● **Action item**: Would it be possible to write out each entry below exactly, without the pictures?

──────── Exercise material ────────

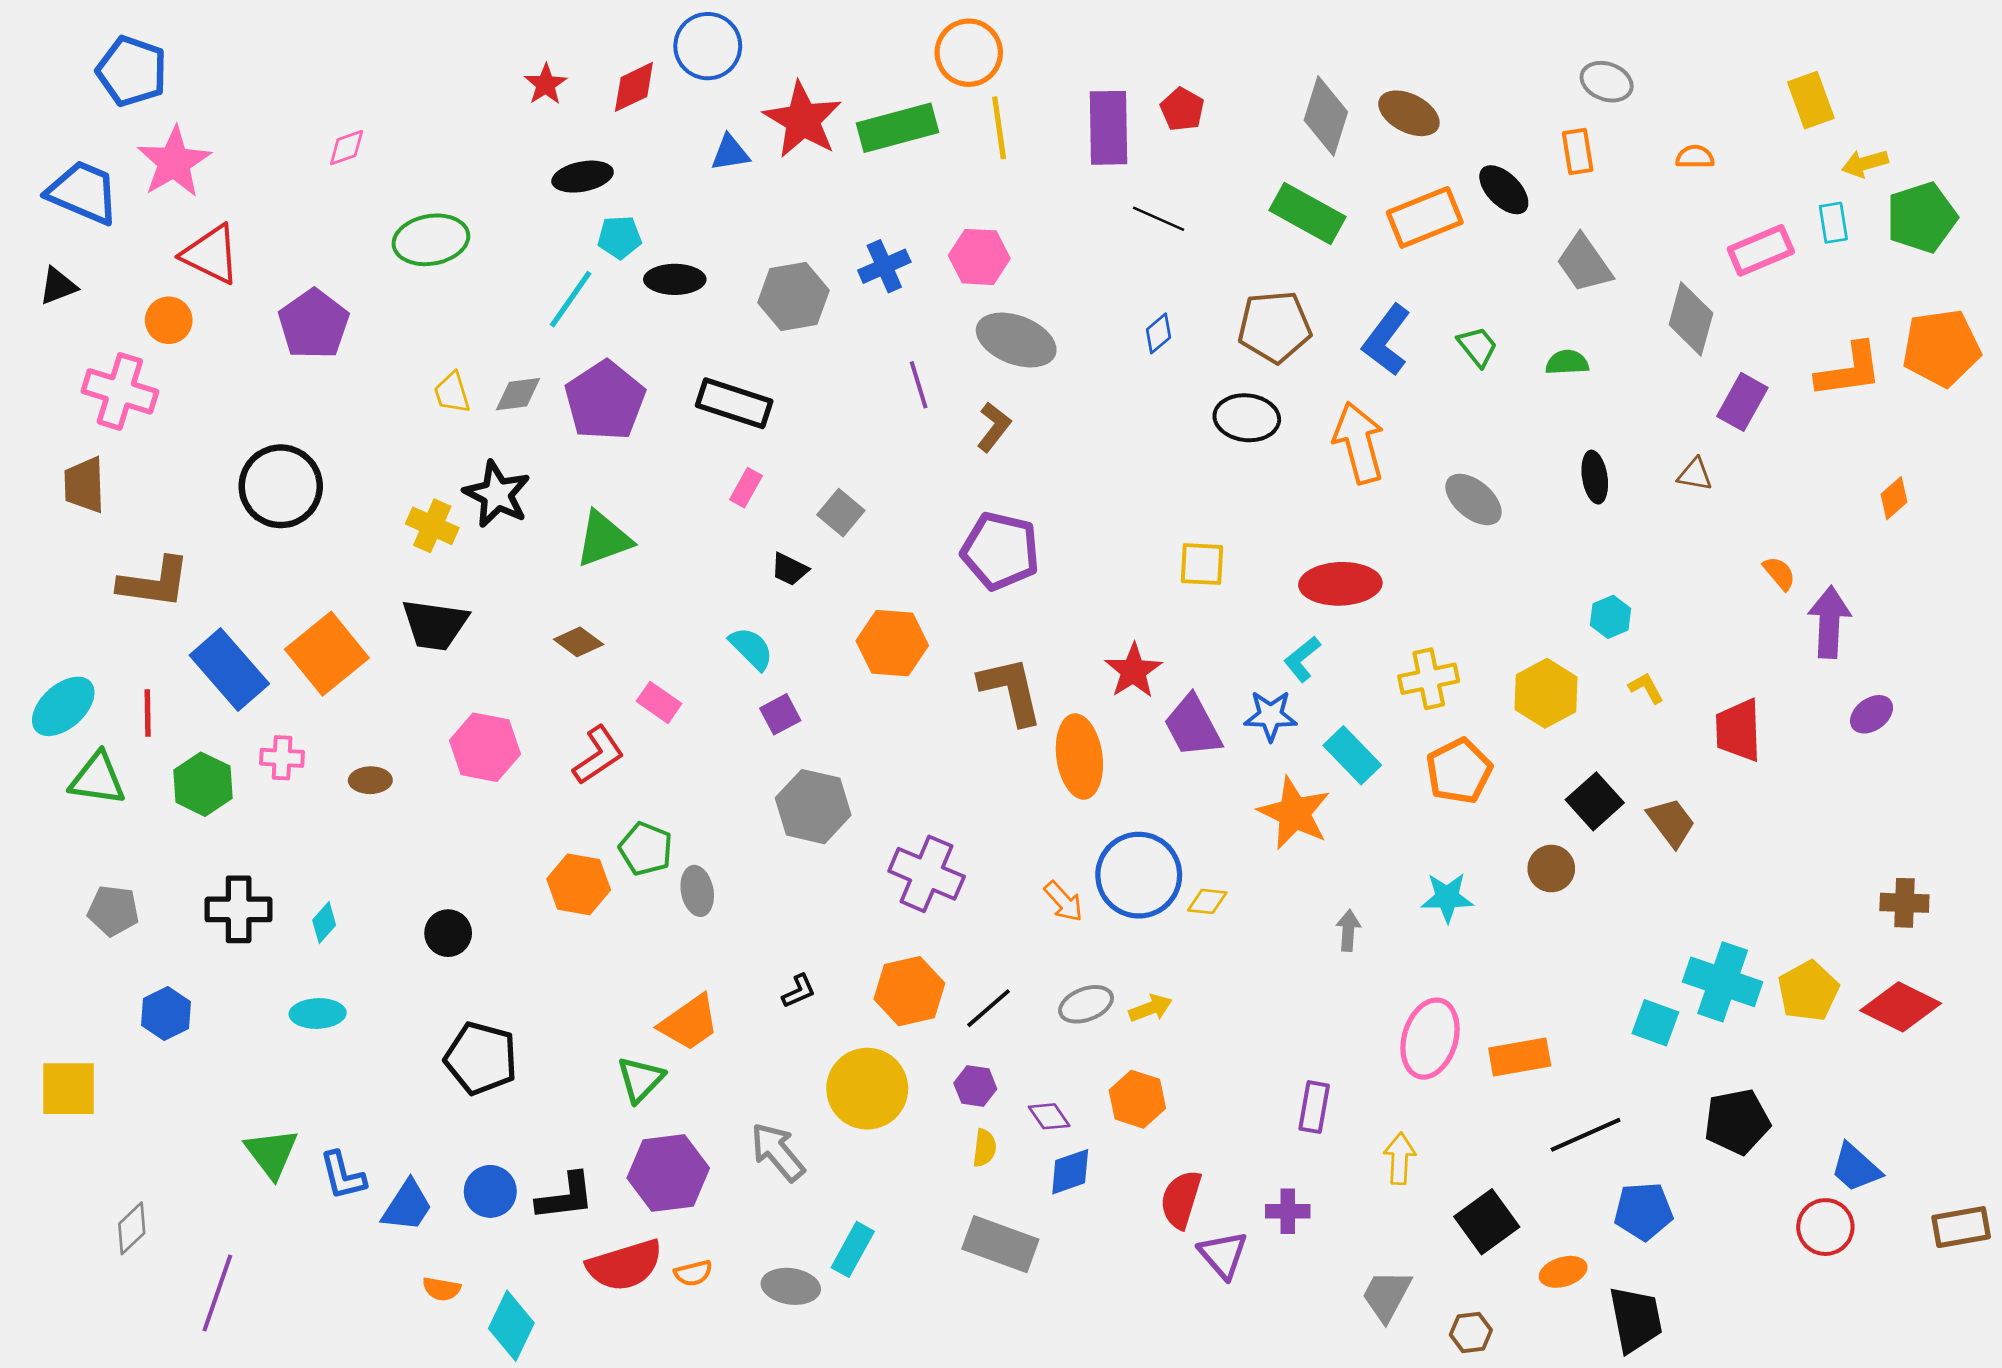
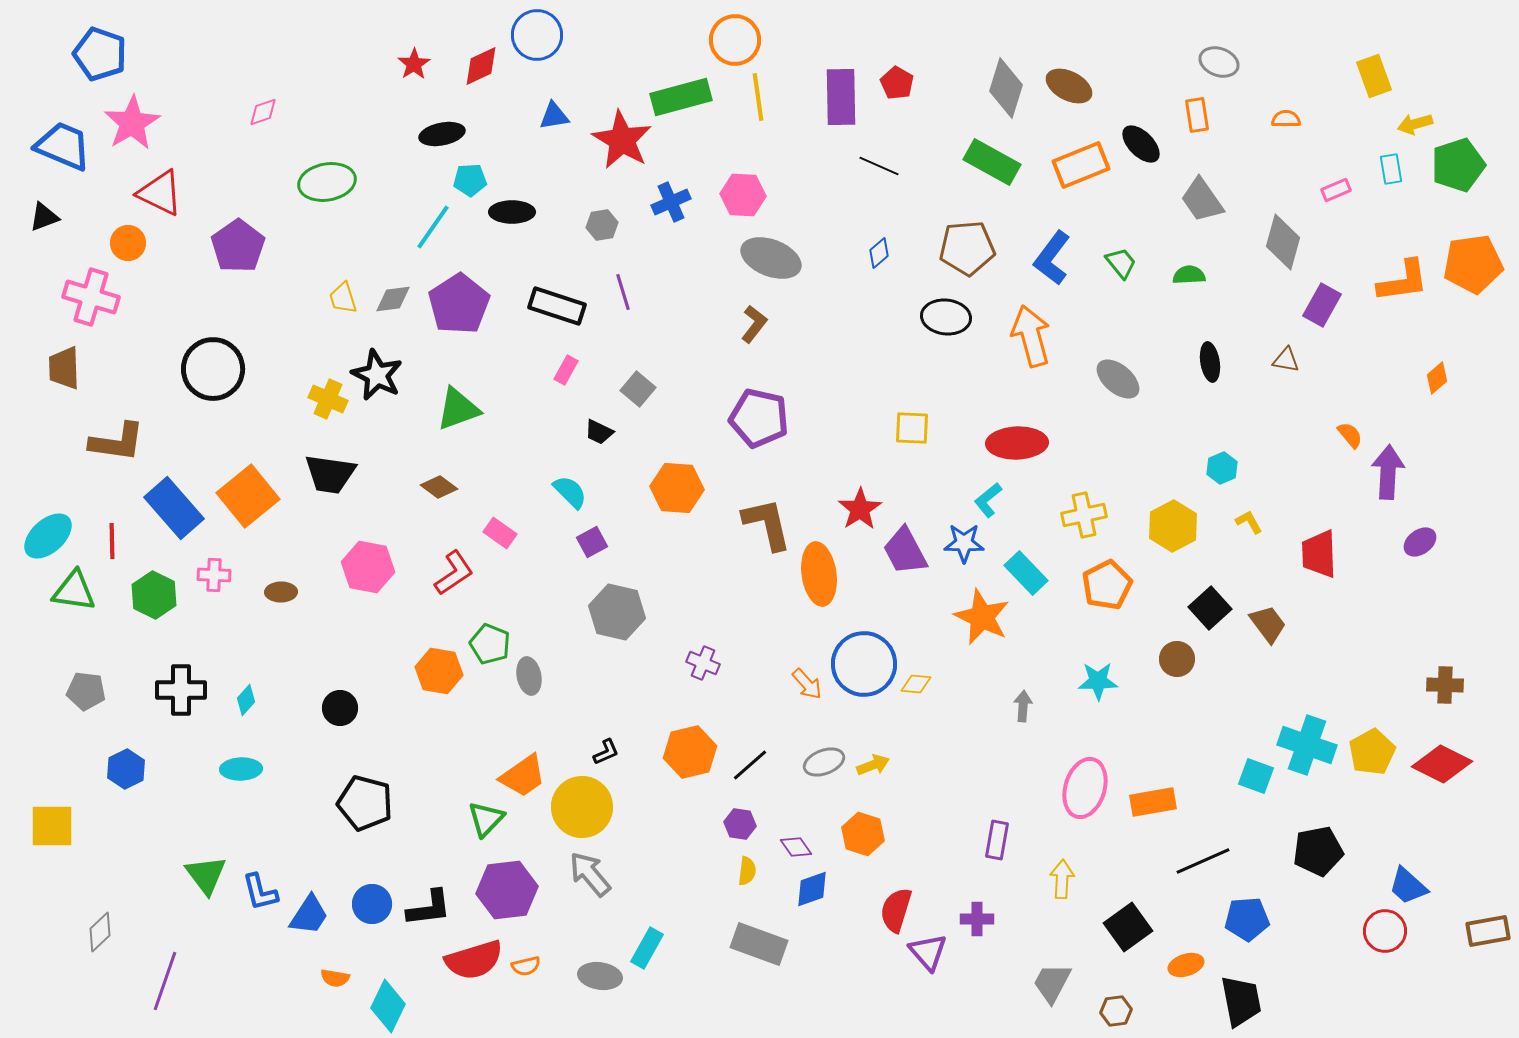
red star: (803, 120) -> (622, 140), moved
pink rectangle: (1761, 250) -> (1336, 190), size x0.6
gray hexagon: (793, 297) -> (602, 225), size x0.6
purple line: (919, 385) -> (623, 292), moved
purple cross: (927, 874) -> (703, 663), size x0.6
yellow circle: (867, 1089) -> (582, 807), moved

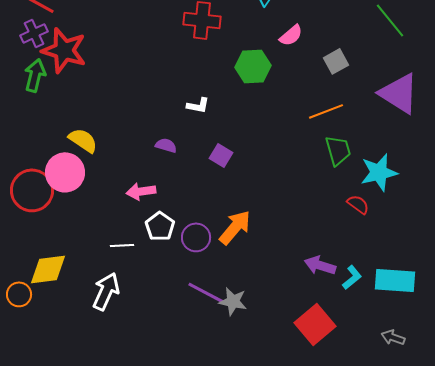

────────

● **Task output**:
red star: (803, 120) -> (622, 140), moved
pink rectangle: (1761, 250) -> (1336, 190), size x0.6
gray hexagon: (793, 297) -> (602, 225), size x0.6
purple line: (919, 385) -> (623, 292), moved
purple cross: (927, 874) -> (703, 663), size x0.6
yellow circle: (867, 1089) -> (582, 807), moved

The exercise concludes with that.